### Task statement
Beginning at the top of the listing, repeat each line exactly until the line with "turquoise rolling pin: 0 -> 3" has been repeated too.

### Data for analysis
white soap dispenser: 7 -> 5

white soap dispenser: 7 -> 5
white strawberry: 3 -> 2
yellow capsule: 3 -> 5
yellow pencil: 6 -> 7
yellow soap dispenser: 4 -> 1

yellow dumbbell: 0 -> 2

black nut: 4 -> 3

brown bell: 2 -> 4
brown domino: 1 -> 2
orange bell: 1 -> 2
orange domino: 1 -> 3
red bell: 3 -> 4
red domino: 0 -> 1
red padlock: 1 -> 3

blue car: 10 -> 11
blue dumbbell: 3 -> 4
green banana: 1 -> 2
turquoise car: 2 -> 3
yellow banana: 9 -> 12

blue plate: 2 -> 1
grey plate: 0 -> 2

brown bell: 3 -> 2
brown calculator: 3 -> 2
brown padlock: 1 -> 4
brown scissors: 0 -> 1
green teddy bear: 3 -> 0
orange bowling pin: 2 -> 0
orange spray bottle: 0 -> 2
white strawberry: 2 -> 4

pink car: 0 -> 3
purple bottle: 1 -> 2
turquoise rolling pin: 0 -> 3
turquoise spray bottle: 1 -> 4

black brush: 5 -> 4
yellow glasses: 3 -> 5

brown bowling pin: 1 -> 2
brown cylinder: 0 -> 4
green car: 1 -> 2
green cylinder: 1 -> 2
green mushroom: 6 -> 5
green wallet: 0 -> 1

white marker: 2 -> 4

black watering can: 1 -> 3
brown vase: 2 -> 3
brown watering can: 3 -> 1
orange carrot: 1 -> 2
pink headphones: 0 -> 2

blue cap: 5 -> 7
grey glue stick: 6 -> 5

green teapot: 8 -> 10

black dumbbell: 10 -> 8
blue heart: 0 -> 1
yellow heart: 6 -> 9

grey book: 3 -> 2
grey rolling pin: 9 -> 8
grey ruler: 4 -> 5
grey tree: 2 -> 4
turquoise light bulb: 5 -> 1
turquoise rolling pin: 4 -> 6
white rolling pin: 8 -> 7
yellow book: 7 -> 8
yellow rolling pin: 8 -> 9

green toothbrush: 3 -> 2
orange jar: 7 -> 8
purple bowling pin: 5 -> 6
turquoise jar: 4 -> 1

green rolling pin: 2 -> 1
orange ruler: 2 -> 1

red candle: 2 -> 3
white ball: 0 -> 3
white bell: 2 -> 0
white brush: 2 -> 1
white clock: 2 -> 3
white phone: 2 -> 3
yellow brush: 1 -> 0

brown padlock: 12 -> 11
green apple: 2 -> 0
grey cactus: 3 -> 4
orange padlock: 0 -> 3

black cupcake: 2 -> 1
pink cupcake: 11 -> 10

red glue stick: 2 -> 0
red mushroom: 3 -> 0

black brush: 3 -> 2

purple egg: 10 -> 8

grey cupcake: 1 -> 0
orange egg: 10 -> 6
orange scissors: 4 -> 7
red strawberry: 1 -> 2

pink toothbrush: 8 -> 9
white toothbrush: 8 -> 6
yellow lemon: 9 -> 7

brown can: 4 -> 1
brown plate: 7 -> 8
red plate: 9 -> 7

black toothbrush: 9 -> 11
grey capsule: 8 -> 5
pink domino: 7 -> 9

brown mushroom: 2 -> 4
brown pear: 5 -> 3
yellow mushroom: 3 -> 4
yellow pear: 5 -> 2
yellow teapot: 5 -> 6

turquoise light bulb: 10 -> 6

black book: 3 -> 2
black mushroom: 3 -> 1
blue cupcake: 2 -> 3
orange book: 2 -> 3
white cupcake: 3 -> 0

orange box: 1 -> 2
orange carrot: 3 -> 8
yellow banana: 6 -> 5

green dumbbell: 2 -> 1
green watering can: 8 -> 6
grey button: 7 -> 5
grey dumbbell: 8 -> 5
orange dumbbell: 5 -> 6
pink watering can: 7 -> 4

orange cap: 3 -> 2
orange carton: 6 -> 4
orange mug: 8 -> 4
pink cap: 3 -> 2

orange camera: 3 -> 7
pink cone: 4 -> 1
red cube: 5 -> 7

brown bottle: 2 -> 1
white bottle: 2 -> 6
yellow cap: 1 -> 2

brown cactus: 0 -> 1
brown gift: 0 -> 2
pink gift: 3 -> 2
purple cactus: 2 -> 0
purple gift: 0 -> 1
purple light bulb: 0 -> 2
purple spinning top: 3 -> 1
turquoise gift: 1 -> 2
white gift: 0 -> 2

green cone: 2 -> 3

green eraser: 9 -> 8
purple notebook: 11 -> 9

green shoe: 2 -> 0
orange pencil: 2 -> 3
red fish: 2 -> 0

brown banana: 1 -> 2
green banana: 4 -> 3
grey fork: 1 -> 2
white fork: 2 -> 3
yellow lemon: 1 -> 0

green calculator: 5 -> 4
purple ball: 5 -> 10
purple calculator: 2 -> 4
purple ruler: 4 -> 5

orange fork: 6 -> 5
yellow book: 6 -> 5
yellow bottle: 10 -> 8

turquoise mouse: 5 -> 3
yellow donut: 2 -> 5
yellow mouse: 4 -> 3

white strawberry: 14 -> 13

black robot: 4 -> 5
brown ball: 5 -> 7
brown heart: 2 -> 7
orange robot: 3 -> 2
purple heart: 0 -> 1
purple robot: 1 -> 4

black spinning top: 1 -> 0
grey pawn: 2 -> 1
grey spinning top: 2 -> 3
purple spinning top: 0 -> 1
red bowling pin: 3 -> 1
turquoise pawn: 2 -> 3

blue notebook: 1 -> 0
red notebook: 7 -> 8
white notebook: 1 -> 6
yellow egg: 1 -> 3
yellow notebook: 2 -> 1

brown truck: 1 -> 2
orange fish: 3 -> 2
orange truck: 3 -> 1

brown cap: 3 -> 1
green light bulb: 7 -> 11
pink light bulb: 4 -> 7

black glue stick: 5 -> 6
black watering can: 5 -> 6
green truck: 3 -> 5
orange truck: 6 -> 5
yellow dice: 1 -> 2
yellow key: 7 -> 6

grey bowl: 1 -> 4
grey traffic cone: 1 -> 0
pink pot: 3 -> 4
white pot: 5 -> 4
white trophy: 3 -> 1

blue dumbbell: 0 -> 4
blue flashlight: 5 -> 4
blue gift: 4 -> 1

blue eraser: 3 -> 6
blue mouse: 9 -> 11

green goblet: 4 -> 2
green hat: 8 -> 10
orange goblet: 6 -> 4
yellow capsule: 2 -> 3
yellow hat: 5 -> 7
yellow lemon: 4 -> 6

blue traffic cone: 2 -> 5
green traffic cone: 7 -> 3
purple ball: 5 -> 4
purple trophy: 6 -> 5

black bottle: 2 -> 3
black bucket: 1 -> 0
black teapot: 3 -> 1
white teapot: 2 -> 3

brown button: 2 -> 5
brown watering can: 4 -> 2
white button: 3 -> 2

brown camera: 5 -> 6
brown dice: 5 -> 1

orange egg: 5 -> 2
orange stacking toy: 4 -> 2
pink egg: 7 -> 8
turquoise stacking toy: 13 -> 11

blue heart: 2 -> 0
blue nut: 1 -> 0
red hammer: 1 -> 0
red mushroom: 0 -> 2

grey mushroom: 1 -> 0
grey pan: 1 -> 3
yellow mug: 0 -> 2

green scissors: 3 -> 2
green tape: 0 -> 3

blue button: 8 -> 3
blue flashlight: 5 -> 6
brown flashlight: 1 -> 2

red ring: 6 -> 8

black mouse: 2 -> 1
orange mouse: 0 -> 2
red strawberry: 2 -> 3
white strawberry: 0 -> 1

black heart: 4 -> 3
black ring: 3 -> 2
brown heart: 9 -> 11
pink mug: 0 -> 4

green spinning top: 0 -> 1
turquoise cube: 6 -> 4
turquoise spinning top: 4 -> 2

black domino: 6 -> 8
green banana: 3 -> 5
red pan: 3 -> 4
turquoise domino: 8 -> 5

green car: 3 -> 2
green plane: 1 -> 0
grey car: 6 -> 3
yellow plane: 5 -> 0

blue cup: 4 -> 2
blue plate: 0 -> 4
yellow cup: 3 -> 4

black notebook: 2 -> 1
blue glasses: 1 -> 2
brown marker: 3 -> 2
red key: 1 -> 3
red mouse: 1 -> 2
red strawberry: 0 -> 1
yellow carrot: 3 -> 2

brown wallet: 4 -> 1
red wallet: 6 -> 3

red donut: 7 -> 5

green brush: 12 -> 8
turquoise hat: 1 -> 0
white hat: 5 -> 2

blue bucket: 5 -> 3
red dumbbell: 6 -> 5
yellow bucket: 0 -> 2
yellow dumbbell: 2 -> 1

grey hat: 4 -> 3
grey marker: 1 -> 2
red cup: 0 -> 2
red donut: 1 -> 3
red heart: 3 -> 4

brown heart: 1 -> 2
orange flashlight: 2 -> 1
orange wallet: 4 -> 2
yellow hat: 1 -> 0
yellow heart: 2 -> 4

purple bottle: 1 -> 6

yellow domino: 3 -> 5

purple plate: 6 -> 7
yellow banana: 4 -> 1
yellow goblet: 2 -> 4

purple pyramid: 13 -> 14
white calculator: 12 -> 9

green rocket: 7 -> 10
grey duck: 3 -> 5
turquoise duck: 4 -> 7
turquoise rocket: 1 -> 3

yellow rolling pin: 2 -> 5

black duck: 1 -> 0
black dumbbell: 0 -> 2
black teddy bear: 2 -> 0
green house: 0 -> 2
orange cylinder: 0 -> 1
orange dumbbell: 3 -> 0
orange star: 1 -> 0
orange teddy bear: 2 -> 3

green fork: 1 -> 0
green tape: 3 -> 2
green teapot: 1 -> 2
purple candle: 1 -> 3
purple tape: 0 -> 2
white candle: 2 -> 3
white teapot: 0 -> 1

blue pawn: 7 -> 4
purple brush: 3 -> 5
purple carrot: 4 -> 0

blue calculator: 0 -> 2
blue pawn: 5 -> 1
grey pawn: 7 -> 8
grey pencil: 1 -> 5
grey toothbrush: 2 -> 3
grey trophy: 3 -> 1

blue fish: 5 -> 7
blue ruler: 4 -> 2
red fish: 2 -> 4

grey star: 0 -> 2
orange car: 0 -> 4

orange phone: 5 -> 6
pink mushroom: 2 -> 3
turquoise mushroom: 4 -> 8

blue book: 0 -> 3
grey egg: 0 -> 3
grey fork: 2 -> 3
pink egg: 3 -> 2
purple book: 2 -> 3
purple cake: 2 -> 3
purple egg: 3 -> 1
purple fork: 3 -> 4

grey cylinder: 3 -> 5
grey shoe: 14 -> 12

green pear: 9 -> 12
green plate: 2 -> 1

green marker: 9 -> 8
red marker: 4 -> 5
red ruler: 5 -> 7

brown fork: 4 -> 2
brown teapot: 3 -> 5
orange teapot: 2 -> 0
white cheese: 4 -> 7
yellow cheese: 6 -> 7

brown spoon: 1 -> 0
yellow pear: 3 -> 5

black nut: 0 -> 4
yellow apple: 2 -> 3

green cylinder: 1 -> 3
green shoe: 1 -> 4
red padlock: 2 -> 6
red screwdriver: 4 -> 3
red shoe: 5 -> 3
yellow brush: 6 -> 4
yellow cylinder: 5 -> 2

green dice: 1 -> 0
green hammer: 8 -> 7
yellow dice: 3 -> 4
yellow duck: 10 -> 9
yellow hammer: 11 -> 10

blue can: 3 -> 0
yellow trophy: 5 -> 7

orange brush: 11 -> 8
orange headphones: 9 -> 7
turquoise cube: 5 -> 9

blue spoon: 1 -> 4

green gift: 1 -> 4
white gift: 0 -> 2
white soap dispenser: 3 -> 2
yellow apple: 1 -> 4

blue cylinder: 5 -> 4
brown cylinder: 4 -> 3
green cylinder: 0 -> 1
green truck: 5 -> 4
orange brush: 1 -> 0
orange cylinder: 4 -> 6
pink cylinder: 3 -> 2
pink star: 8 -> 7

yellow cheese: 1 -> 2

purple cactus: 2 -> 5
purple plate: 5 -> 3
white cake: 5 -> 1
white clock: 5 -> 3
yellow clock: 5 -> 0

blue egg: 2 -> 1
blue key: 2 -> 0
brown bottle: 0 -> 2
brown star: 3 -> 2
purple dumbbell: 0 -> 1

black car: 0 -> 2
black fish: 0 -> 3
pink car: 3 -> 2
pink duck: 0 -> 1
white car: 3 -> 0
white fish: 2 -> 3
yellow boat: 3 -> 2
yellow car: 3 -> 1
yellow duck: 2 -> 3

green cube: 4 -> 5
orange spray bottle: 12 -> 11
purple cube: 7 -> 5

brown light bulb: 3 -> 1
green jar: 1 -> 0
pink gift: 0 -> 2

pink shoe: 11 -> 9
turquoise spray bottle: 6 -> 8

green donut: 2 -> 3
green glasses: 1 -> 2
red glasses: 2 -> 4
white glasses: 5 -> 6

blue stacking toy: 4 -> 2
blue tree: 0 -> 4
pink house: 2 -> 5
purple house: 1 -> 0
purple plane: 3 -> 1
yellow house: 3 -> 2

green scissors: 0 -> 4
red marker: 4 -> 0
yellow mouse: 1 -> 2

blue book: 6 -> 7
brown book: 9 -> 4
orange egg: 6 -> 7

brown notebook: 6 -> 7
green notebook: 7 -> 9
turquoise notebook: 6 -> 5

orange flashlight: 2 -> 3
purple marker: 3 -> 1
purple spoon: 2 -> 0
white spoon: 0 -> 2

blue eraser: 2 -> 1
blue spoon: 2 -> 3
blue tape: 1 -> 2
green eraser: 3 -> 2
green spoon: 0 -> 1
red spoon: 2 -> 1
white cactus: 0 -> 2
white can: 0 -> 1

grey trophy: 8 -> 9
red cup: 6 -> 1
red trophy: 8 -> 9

### Your solution
white soap dispenser: 7 -> 5

white soap dispenser: 7 -> 5
white strawberry: 3 -> 2
yellow capsule: 3 -> 5
yellow pencil: 6 -> 7
yellow soap dispenser: 4 -> 1

yellow dumbbell: 0 -> 2

black nut: 4 -> 3

brown bell: 2 -> 4
brown domino: 1 -> 2
orange bell: 1 -> 2
orange domino: 1 -> 3
red bell: 3 -> 4
red domino: 0 -> 1
red padlock: 1 -> 3

blue car: 10 -> 11
blue dumbbell: 3 -> 4
green banana: 1 -> 2
turquoise car: 2 -> 3
yellow banana: 9 -> 12

blue plate: 2 -> 1
grey plate: 0 -> 2

brown bell: 3 -> 2
brown calculator: 3 -> 2
brown padlock: 1 -> 4
brown scissors: 0 -> 1
green teddy bear: 3 -> 0
orange bowling pin: 2 -> 0
orange spray bottle: 0 -> 2
white strawberry: 2 -> 4

pink car: 0 -> 3
purple bottle: 1 -> 2
turquoise rolling pin: 0 -> 3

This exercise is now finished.